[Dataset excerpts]
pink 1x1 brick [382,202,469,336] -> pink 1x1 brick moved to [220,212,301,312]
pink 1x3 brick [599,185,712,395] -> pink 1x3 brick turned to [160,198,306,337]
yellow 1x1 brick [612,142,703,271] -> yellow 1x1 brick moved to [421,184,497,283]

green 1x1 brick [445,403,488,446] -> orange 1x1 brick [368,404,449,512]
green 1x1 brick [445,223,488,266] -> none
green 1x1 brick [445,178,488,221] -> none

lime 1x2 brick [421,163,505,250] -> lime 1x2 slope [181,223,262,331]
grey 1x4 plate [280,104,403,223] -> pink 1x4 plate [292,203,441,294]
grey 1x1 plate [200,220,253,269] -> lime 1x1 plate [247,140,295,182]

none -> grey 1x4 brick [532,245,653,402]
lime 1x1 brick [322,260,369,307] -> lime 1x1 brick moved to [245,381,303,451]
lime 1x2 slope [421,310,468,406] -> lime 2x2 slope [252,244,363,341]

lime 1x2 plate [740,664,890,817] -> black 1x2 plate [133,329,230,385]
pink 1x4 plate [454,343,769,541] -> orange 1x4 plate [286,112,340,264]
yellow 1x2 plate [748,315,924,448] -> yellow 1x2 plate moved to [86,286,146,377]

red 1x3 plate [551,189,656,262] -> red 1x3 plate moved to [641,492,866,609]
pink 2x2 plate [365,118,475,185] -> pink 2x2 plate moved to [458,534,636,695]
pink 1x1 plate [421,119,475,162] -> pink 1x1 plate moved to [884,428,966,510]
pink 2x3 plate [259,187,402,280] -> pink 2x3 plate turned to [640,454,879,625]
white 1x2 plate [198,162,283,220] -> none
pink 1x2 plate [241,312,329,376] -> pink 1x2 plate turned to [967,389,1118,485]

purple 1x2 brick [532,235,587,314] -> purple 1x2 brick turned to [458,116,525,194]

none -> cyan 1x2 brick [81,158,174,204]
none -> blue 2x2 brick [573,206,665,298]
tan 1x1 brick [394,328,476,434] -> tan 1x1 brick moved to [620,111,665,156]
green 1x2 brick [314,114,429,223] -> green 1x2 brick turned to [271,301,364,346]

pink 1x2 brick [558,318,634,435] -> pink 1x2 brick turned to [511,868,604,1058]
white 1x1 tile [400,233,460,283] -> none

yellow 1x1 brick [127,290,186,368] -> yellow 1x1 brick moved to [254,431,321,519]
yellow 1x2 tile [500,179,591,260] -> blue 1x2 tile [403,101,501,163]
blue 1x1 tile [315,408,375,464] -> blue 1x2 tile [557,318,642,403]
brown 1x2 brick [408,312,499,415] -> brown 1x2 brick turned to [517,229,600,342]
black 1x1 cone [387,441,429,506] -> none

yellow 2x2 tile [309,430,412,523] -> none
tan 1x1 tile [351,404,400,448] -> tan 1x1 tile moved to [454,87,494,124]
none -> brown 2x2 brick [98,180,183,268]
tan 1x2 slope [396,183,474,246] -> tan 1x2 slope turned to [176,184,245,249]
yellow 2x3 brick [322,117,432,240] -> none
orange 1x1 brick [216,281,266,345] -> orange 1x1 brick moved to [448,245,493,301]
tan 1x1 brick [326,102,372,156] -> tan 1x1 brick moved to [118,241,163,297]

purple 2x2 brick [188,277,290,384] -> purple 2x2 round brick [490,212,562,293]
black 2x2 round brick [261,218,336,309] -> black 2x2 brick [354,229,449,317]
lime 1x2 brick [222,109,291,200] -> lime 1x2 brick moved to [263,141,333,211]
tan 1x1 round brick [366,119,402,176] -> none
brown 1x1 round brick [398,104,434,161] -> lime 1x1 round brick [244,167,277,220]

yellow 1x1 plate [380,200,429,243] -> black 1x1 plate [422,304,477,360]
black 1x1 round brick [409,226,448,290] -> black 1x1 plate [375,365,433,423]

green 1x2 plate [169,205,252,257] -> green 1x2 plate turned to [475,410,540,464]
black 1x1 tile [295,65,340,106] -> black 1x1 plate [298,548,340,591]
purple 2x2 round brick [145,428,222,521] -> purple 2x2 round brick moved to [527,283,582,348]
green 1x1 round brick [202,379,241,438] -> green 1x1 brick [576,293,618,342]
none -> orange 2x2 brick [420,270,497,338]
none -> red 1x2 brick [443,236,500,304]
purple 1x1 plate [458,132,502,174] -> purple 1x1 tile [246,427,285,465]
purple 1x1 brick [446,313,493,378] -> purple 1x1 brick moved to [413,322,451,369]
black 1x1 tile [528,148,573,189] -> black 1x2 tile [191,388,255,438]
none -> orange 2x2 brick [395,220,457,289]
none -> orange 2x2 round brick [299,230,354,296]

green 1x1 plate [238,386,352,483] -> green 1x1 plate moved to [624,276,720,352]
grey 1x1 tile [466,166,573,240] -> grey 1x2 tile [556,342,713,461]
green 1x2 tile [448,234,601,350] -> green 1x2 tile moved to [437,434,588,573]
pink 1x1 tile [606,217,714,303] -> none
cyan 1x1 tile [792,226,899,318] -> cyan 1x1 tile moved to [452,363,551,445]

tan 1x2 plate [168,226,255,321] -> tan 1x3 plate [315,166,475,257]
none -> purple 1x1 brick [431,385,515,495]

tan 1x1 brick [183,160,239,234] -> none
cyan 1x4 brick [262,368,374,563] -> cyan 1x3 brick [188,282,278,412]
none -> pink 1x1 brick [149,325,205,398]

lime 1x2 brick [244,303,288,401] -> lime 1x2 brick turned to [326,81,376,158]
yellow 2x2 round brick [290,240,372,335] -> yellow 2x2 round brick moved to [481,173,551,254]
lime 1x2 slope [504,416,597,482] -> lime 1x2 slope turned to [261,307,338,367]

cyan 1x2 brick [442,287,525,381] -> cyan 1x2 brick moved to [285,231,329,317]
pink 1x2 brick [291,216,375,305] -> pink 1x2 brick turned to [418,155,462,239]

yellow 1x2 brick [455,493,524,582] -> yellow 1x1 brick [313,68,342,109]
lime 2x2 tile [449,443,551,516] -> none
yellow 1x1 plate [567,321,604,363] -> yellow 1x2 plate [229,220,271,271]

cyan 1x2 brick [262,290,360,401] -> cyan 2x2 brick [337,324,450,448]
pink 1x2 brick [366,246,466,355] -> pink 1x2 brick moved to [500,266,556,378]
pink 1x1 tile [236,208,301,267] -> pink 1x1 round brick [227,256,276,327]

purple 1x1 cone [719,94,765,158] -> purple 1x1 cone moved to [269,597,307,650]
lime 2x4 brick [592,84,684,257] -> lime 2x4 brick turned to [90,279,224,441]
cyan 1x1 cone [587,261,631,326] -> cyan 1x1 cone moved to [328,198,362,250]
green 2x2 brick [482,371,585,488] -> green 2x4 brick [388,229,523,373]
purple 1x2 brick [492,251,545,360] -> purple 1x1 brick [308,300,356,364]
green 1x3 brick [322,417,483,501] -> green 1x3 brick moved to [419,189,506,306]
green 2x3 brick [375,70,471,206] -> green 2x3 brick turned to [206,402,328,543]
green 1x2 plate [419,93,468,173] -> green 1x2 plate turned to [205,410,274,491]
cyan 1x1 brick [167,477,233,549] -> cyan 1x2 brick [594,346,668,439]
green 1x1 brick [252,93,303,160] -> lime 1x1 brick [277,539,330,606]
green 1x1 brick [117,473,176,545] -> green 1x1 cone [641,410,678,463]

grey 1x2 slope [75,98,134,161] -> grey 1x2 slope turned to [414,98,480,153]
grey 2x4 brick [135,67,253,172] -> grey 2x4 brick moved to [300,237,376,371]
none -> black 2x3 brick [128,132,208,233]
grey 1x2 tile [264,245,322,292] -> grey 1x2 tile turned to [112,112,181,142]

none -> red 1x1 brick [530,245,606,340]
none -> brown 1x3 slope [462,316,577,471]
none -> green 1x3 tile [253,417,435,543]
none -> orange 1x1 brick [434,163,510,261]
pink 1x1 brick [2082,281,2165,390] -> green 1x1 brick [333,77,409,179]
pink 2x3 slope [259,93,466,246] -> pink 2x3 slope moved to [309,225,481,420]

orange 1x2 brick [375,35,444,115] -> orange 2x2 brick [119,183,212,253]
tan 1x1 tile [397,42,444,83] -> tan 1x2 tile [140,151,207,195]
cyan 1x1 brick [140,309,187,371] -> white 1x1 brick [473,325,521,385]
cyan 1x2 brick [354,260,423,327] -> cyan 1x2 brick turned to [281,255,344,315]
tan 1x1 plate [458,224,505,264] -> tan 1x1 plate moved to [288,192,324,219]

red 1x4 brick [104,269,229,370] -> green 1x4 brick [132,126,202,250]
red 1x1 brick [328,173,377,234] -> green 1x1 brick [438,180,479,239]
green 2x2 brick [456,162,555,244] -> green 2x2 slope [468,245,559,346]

- _Task to complete_
Using the records above, output exactly the lines from the first through the line that contains "yellow 1x1 brick [612,142,703,271]", with both of those included.

- _Response to this task_
pink 1x1 brick [382,202,469,336] -> pink 1x1 brick moved to [220,212,301,312]
pink 1x3 brick [599,185,712,395] -> pink 1x3 brick turned to [160,198,306,337]
yellow 1x1 brick [612,142,703,271] -> yellow 1x1 brick moved to [421,184,497,283]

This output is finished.